## Action item
Beginning with the line below that contains "blue cactus: 4 -> 3" and ending with the line that contains "turquoise cup: 6 -> 8", copy every line exactly. Copy nothing else.

## Source data
((

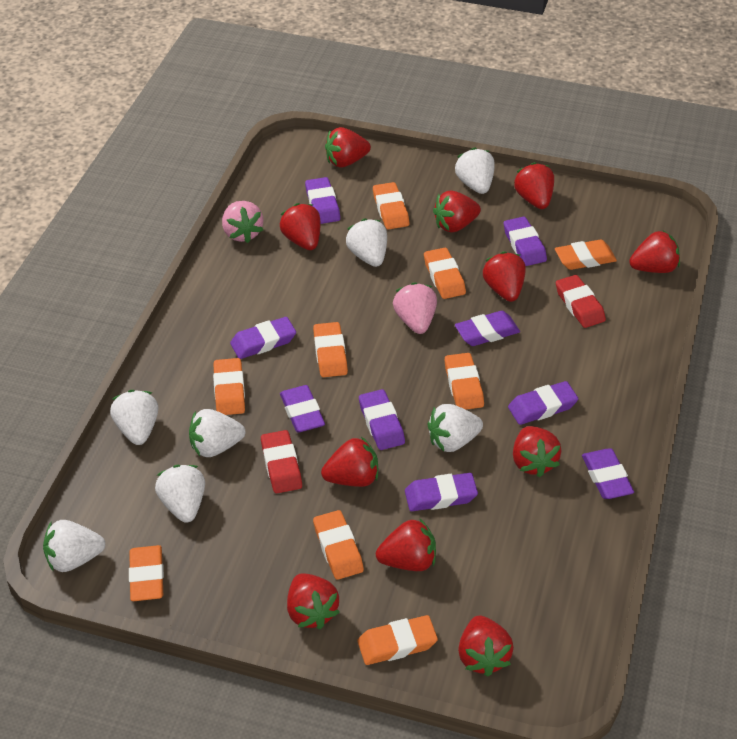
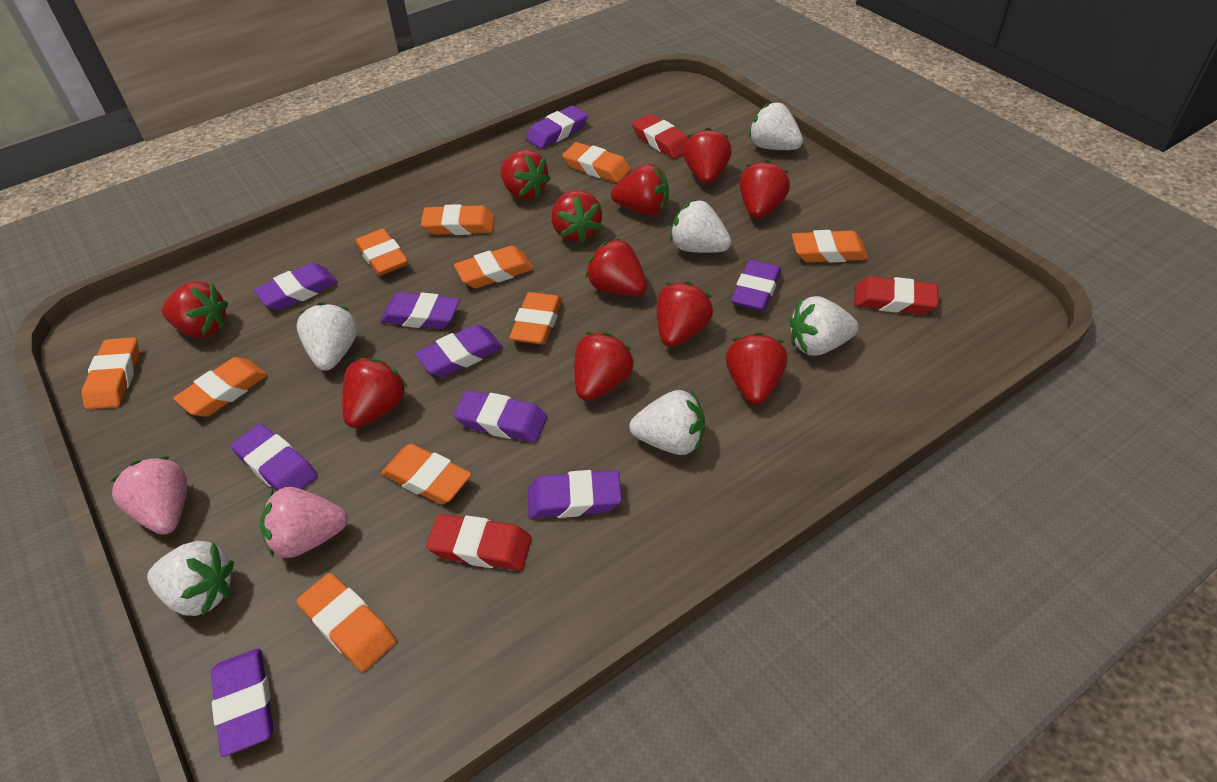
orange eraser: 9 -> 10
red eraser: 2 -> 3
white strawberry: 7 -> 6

))
((

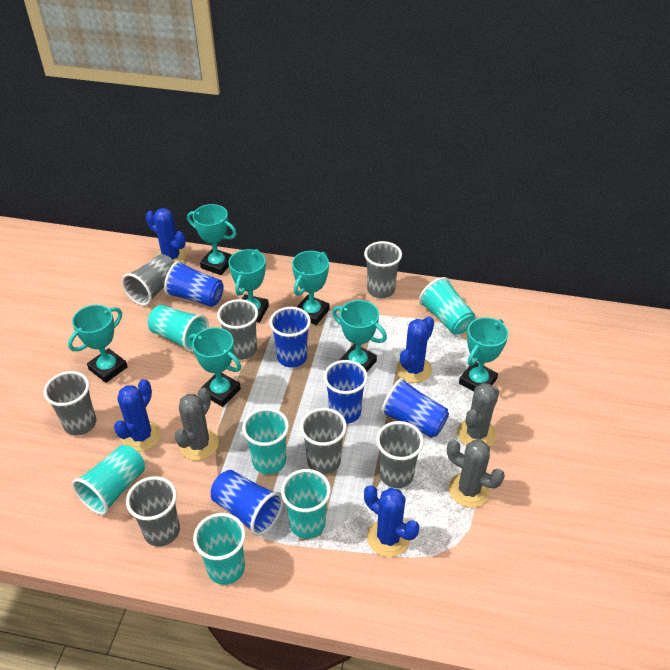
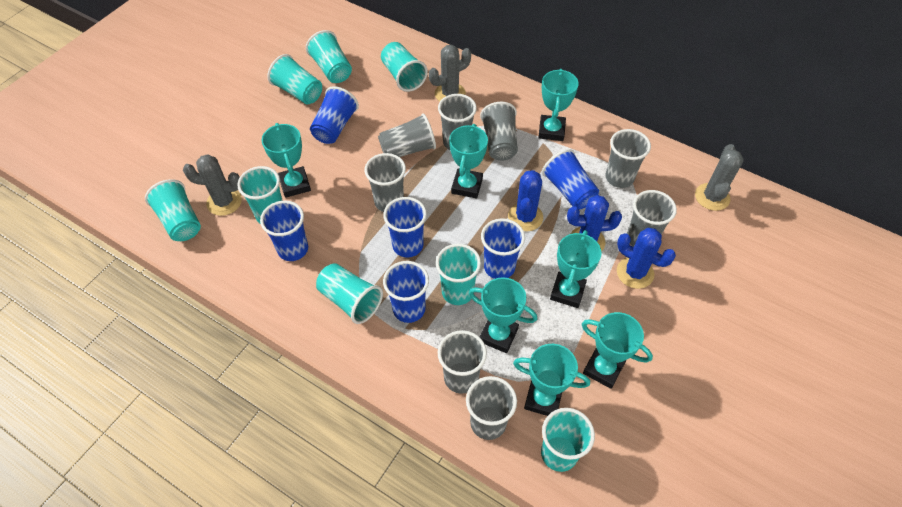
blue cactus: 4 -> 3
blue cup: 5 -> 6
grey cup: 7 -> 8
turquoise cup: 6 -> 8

))

## Task response
blue cactus: 4 -> 3
blue cup: 5 -> 6
grey cup: 7 -> 8
turquoise cup: 6 -> 8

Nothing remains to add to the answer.